— Exercise —
Each line holding the string "OPTO" is to be copied from the data.

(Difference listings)

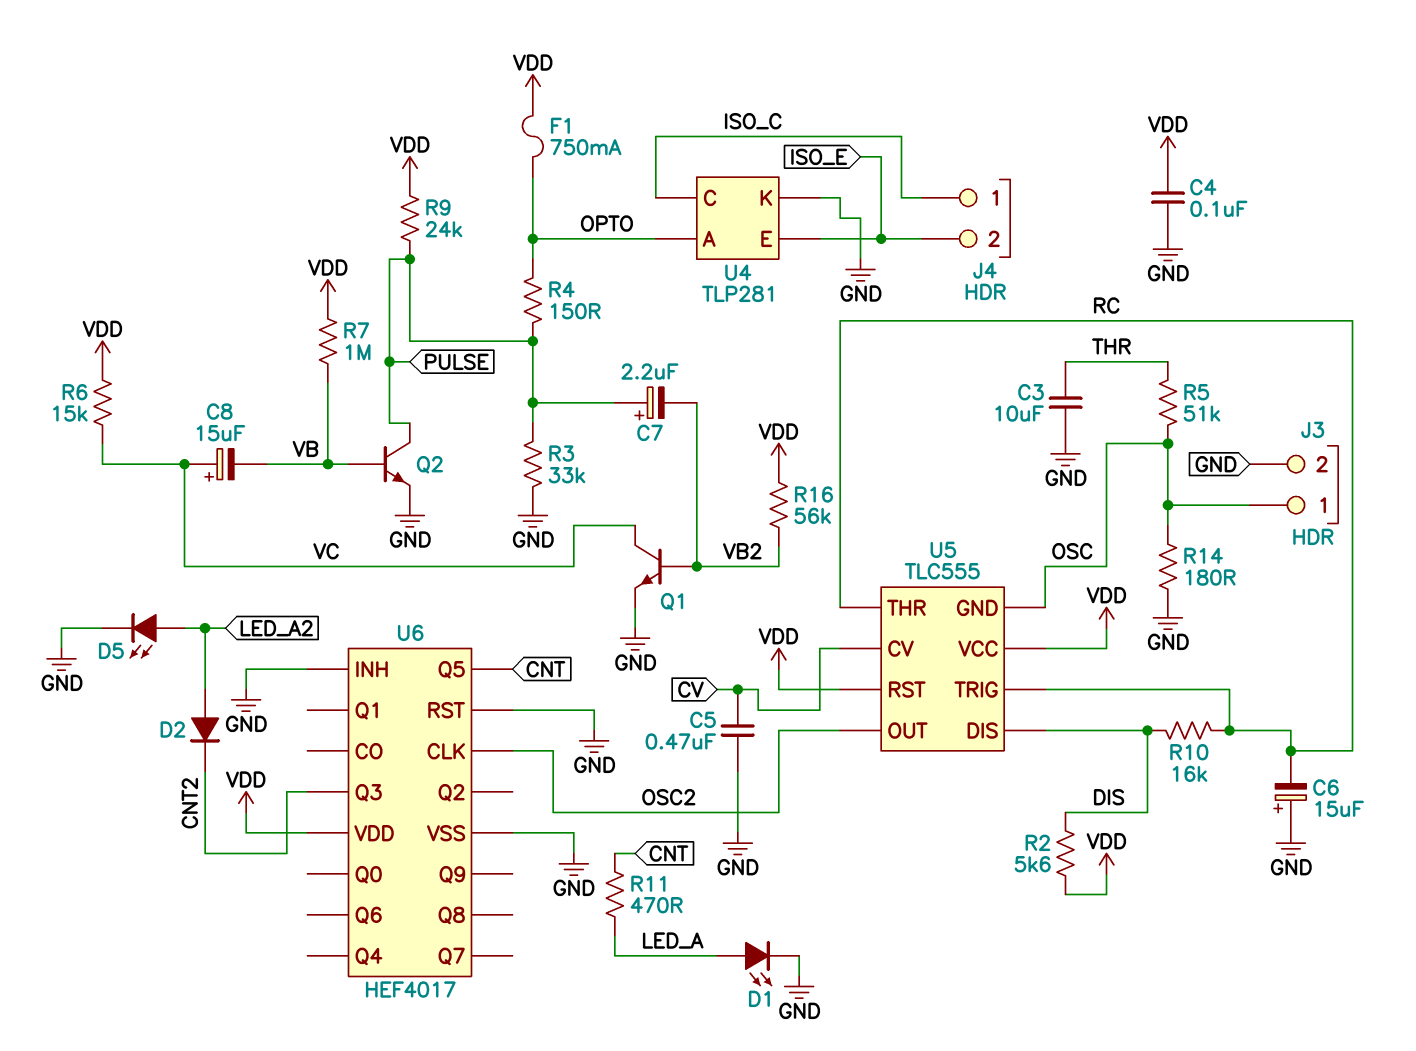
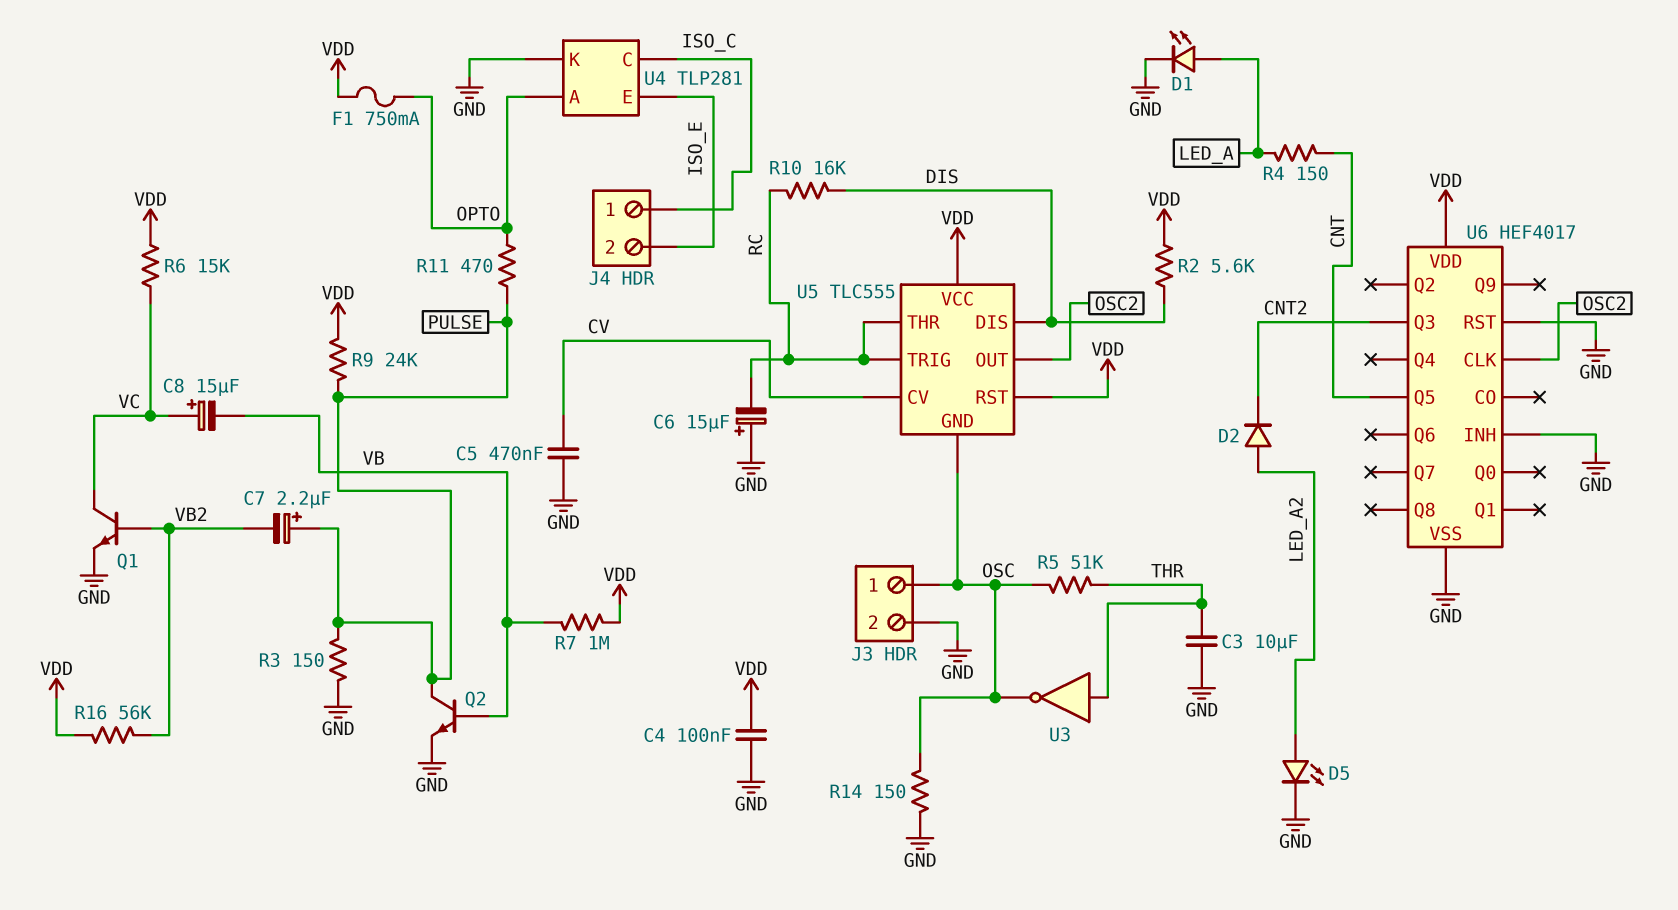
R3: 33k (GND, PULSE) -> 150 (GND, PULSE)
R4: 150 (OPTO, PULSE) -> 150 (CNT, LED_A)
R11: 470 (CNT, LED_A) -> 470 (OPTO, PULSE)
R14: 180 (GND, OSC) -> 150 (GND, OSC)
U3: none -> NOT (in THR, out OSC)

— Exercise answer —
R4: 150 (OPTO, PULSE) -> 150 (CNT, LED_A)
R11: 470 (CNT, LED_A) -> 470 (OPTO, PULSE)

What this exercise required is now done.